(Stored data entries)
= = =

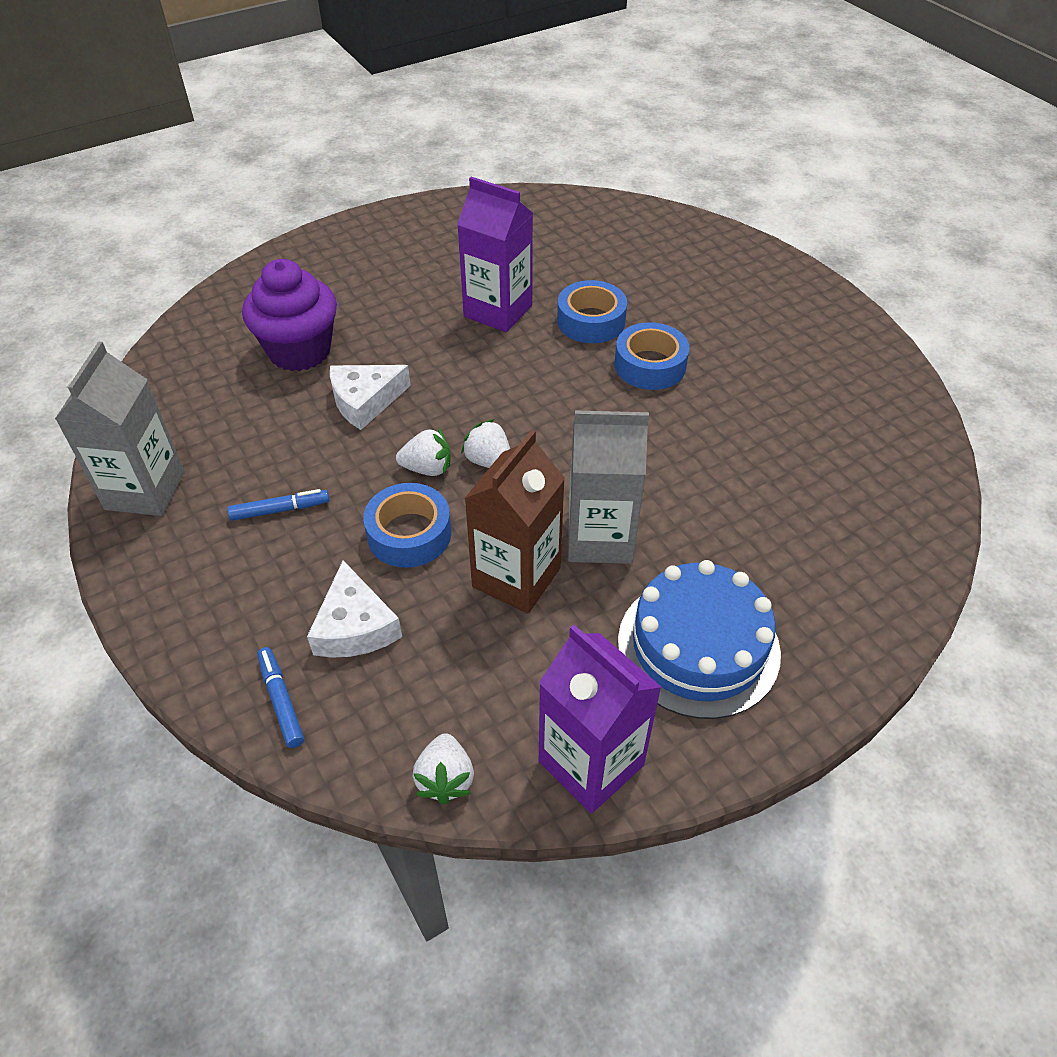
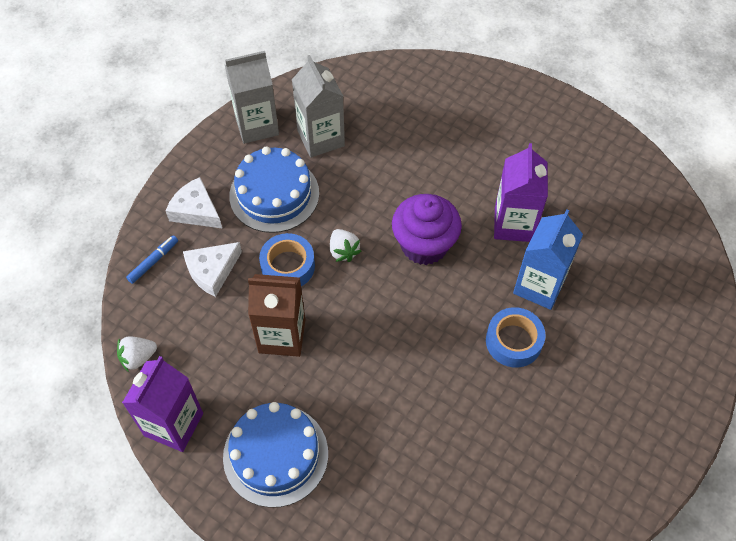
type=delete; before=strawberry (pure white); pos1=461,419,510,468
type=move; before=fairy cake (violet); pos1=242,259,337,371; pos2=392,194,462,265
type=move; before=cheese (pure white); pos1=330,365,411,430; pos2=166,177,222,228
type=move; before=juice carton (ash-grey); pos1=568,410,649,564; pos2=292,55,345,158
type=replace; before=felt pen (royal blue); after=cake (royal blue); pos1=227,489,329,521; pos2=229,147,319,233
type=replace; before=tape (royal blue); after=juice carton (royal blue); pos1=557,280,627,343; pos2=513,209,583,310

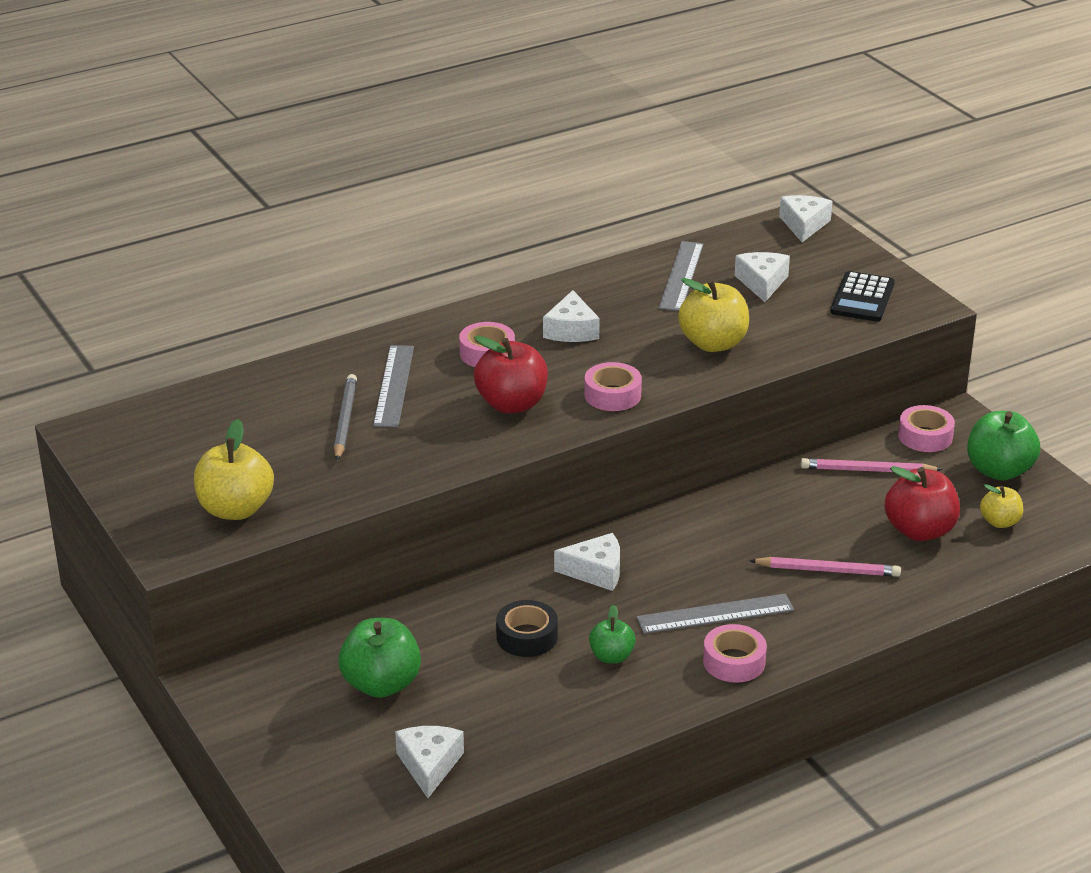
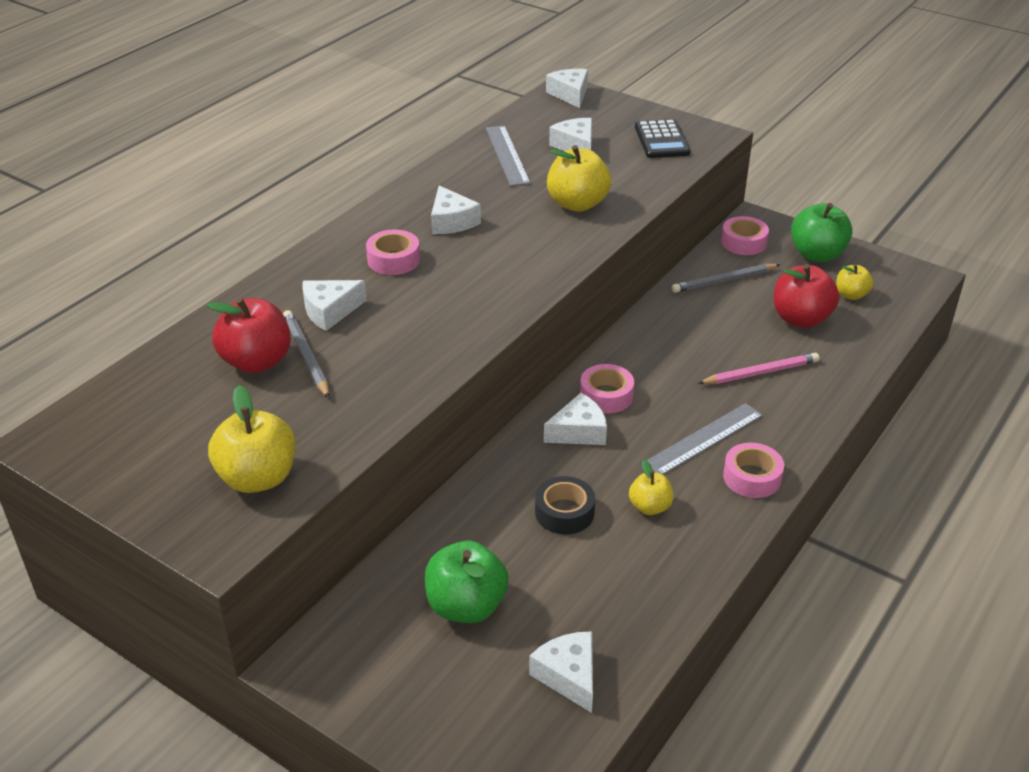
type=move; before=toy apple (red); pos1=474,335,548,413; pos2=206,298,291,373
type=move; before=tape (rose-pink); pos1=584,362,642,411; pos2=580,364,634,413
type=replace; before=measuring stick (ash-grey); after=cheese (pure white); pos1=373,345,414,427; pos2=302,280,367,331
type=recolor; before=toy apple (green); after=toy apple (yellow); pos1=589,605,636,664; pos2=629,460,674,515
type=recolor; before=pencil (rose-pink); after=pencil (ash-grey); pos1=801,458,943,472; pos2=672,264,780,293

= = =

WORK ITEM => With pictures omitted, reproduce exactly the lines from the line containing "type=move; before=cheese (pure" through the end of the data above.

EXERCISE ANSWER =>
type=move; before=cheese (pure white); pos1=330,365,411,430; pos2=166,177,222,228
type=move; before=juice carton (ash-grey); pos1=568,410,649,564; pos2=292,55,345,158
type=replace; before=felt pen (royal blue); after=cake (royal blue); pos1=227,489,329,521; pos2=229,147,319,233
type=replace; before=tape (royal blue); after=juice carton (royal blue); pos1=557,280,627,343; pos2=513,209,583,310

type=move; before=toy apple (red); pos1=474,335,548,413; pos2=206,298,291,373
type=move; before=tape (rose-pink); pos1=584,362,642,411; pos2=580,364,634,413
type=replace; before=measuring stick (ash-grey); after=cheese (pure white); pos1=373,345,414,427; pos2=302,280,367,331
type=recolor; before=toy apple (green); after=toy apple (yellow); pos1=589,605,636,664; pos2=629,460,674,515
type=recolor; before=pencil (rose-pink); after=pencil (ash-grey); pos1=801,458,943,472; pos2=672,264,780,293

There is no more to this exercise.